> [What needs to be done] Retyping should cover only the lines from the one containing "none -> yellow tile J5:K5 level 1" through the final line of the records, with pictures omitted.

** Opening Material to process block **

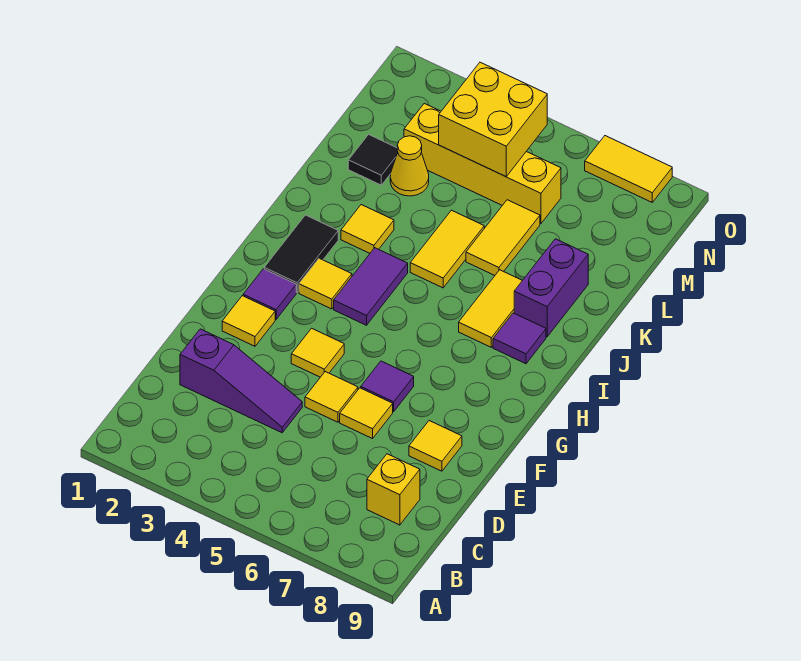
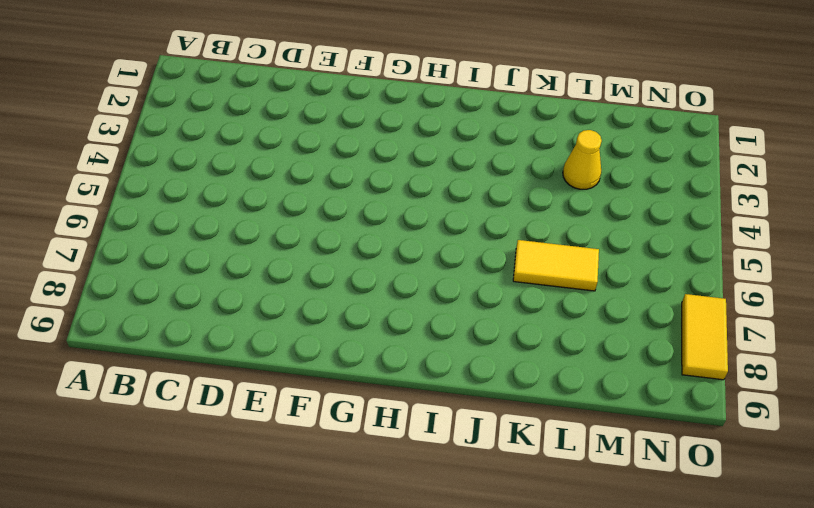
none -> yellow brick C8 level 1
none -> purple slope D2:D4 level 1 top 2
none -> yellow tile E5 level 1

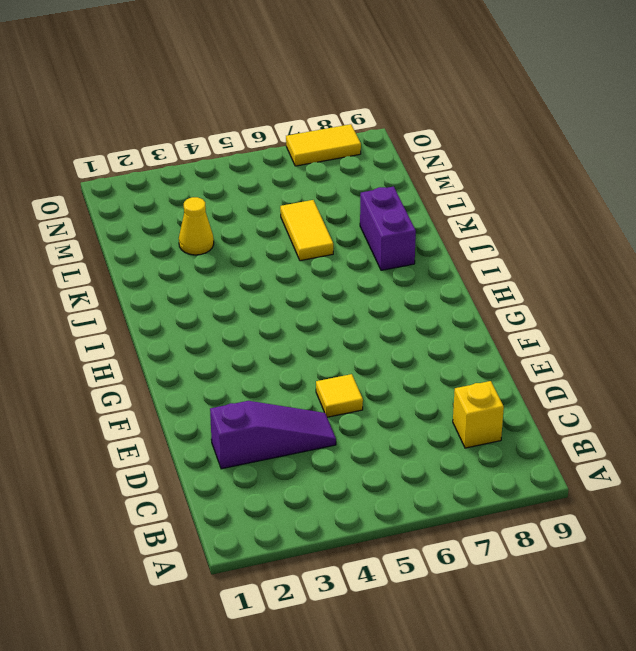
none -> yellow tile E6 level 1
none -> yellow tile E8 level 1
none -> yellow tile F2 level 1

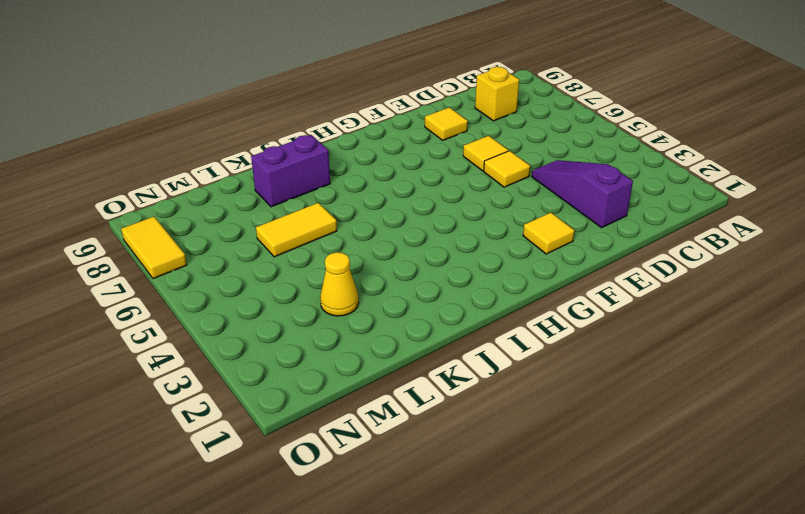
none -> yellow tile F4 level 1
none -> purple tile F6 level 1
none -> purple tile G2 level 1

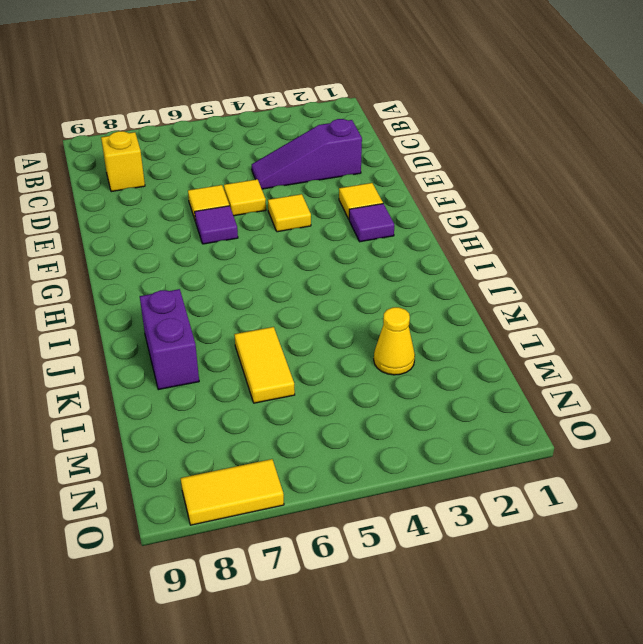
none -> yellow tile E8 level 1
none -> black tile H2:I2 level 1
none -> yellow tile H3 level 1

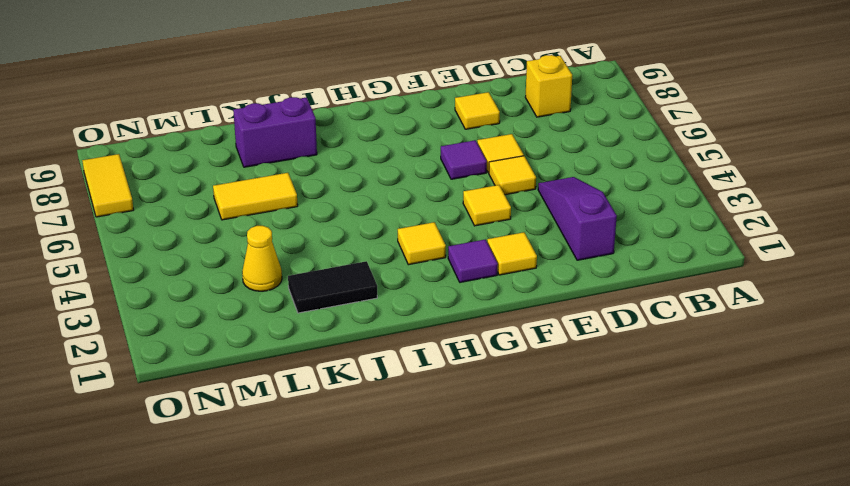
black tile J2:K2 level 1 -> black tile H2:I2 level 1
none -> purple tile H4:I4 level 1
none -> yellow tile I7:J7 level 1
none -> purple tile I8 level 1

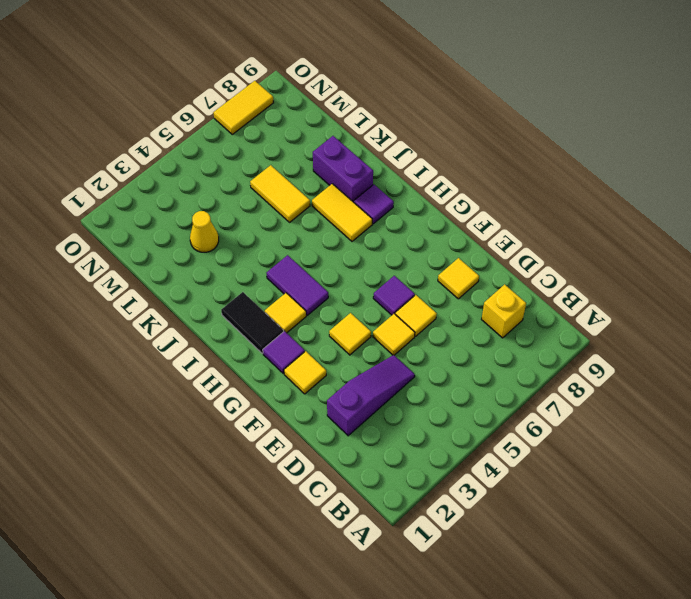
none -> yellow tile J3 level 1
none -> yellow tile J5:K5 level 1
none -> black tile L2 level 1

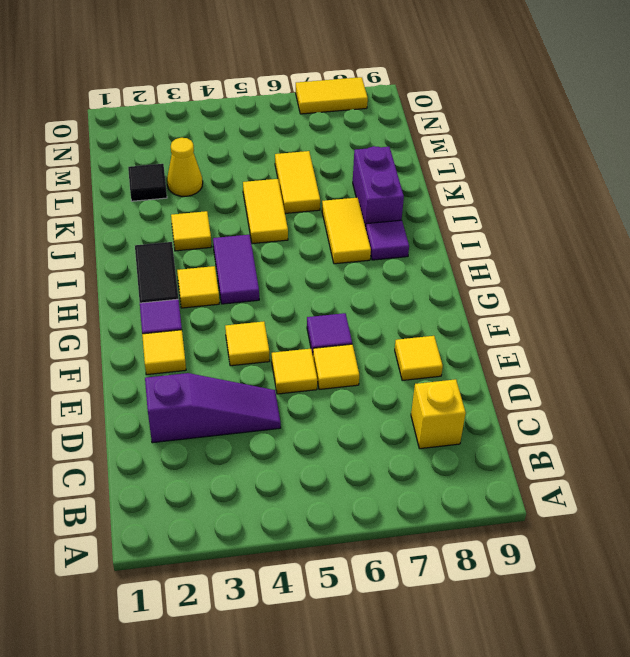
none -> yellow brick M3:M6 level 1
none -> yellow brick M4:N5 level 2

** Closing Material to process block **

> [Output for this task]
none -> yellow tile J5:K5 level 1
none -> black tile L2 level 1

none -> yellow brick M3:M6 level 1
none -> yellow brick M4:N5 level 2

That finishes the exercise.